INSTRUCTION |
Quote the following listing word for word, from the first line to the last.

MATERIALS PROVIDED |
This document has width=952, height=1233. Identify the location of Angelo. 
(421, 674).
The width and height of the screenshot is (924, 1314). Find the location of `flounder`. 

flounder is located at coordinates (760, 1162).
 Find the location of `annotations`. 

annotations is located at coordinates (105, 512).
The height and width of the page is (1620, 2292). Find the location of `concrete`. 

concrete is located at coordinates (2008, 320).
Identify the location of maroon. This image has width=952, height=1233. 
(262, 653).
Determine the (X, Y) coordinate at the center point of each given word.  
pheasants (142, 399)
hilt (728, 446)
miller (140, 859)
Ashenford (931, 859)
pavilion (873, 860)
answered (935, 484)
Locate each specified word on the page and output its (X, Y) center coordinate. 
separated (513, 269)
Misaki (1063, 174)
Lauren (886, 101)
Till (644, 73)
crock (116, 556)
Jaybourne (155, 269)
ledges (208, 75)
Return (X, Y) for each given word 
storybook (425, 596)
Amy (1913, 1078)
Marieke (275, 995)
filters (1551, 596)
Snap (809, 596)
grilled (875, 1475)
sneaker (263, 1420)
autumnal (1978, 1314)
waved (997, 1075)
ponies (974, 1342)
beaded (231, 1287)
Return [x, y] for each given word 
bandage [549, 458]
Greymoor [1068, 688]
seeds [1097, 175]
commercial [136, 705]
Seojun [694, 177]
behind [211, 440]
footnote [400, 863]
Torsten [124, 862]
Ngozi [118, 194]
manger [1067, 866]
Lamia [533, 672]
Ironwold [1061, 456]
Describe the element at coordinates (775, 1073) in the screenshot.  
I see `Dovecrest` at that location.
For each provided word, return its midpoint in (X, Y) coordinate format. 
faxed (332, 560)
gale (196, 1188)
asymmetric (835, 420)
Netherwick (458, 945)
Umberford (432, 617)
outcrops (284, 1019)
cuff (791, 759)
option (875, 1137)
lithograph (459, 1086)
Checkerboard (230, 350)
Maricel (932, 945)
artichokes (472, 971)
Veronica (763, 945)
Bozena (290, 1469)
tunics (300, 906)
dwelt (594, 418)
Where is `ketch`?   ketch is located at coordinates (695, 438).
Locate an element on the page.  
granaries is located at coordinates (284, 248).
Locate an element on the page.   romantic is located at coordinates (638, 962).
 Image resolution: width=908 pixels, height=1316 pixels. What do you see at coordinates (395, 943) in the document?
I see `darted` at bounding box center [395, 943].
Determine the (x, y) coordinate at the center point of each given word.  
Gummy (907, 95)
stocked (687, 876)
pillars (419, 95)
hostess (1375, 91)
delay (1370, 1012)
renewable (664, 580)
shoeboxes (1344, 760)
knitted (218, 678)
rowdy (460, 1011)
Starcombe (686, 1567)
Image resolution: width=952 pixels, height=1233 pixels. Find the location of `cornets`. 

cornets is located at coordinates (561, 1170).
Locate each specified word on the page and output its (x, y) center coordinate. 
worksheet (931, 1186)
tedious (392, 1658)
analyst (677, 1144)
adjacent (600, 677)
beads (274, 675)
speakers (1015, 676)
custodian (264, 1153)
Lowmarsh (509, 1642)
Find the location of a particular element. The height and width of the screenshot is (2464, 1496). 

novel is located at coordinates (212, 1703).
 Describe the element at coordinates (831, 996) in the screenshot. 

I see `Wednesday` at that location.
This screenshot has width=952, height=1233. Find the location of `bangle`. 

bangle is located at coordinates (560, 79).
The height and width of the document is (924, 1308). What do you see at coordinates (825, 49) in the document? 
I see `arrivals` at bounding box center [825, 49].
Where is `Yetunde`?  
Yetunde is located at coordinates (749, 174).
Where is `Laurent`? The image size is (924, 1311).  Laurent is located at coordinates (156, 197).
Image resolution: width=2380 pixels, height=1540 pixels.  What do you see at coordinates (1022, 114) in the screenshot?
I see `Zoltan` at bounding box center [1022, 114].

RESULT OF THIS TASK |
This document has width=952, height=1233. Identify the location of Angelo. 
(421, 674).
The width and height of the screenshot is (924, 1314). Find the location of `flounder`. 

flounder is located at coordinates (760, 1162).
 Find the location of `annotations`. 

annotations is located at coordinates (105, 512).
The height and width of the page is (1620, 2292). Find the location of `concrete`. 

concrete is located at coordinates (2008, 320).
Identify the location of maroon. This image has width=952, height=1233. 
(262, 653).
Determine the (X, Y) coordinate at the center point of each given word.  
pheasants (142, 399)
hilt (728, 446)
miller (140, 859)
Ashenford (931, 859)
pavilion (873, 860)
answered (935, 484)
Locate each specified word on the page and output its (X, Y) center coordinate. 
separated (513, 269)
Misaki (1063, 174)
Lauren (886, 101)
Till (644, 73)
crock (116, 556)
Jaybourne (155, 269)
ledges (208, 75)
Return (X, Y) for each given word 
storybook (425, 596)
Amy (1913, 1078)
Marieke (275, 995)
filters (1551, 596)
Snap (809, 596)
grilled (875, 1475)
sneaker (263, 1420)
autumnal (1978, 1314)
waved (997, 1075)
ponies (974, 1342)
beaded (231, 1287)
Return [x, y] for each given word 
bandage [549, 458]
Greymoor [1068, 688]
seeds [1097, 175]
commercial [136, 705]
Seojun [694, 177]
behind [211, 440]
footnote [400, 863]
Torsten [124, 862]
Ngozi [118, 194]
manger [1067, 866]
Lamia [533, 672]
Ironwold [1061, 456]
Describe the element at coordinates (775, 1073) in the screenshot.  
I see `Dovecrest` at that location.
For each provided word, return its midpoint in (X, Y) coordinate format. 
faxed (332, 560)
gale (196, 1188)
asymmetric (835, 420)
Netherwick (458, 945)
Umberford (432, 617)
outcrops (284, 1019)
cuff (791, 759)
option (875, 1137)
lithograph (459, 1086)
Checkerboard (230, 350)
Maricel (932, 945)
artichokes (472, 971)
Veronica (763, 945)
Bozena (290, 1469)
tunics (300, 906)
dwelt (594, 418)
Where is `ketch`?   ketch is located at coordinates (695, 438).
Locate an element on the page.  
granaries is located at coordinates (284, 248).
Locate an element on the page.   romantic is located at coordinates (638, 962).
 Image resolution: width=908 pixels, height=1316 pixels. What do you see at coordinates (395, 943) in the document?
I see `darted` at bounding box center [395, 943].
Determine the (x, y) coordinate at the center point of each given word.  
Gummy (907, 95)
stocked (687, 876)
pillars (419, 95)
hostess (1375, 91)
delay (1370, 1012)
renewable (664, 580)
shoeboxes (1344, 760)
knitted (218, 678)
rowdy (460, 1011)
Starcombe (686, 1567)
Image resolution: width=952 pixels, height=1233 pixels. Find the location of `cornets`. 

cornets is located at coordinates (561, 1170).
Locate each specified word on the page and output its (x, y) center coordinate. 
worksheet (931, 1186)
tedious (392, 1658)
analyst (677, 1144)
adjacent (600, 677)
beads (274, 675)
speakers (1015, 676)
custodian (264, 1153)
Lowmarsh (509, 1642)
Find the location of a particular element. The height and width of the screenshot is (2464, 1496). 

novel is located at coordinates (212, 1703).
 Describe the element at coordinates (831, 996) in the screenshot. 

I see `Wednesday` at that location.
This screenshot has width=952, height=1233. Find the location of `bangle`. 

bangle is located at coordinates (560, 79).
The height and width of the document is (924, 1308). What do you see at coordinates (825, 49) in the document? 
I see `arrivals` at bounding box center [825, 49].
Where is `Yetunde`?  
Yetunde is located at coordinates (749, 174).
Where is `Laurent`? The image size is (924, 1311).  Laurent is located at coordinates (156, 197).
Image resolution: width=2380 pixels, height=1540 pixels.  What do you see at coordinates (1022, 114) in the screenshot?
I see `Zoltan` at bounding box center [1022, 114].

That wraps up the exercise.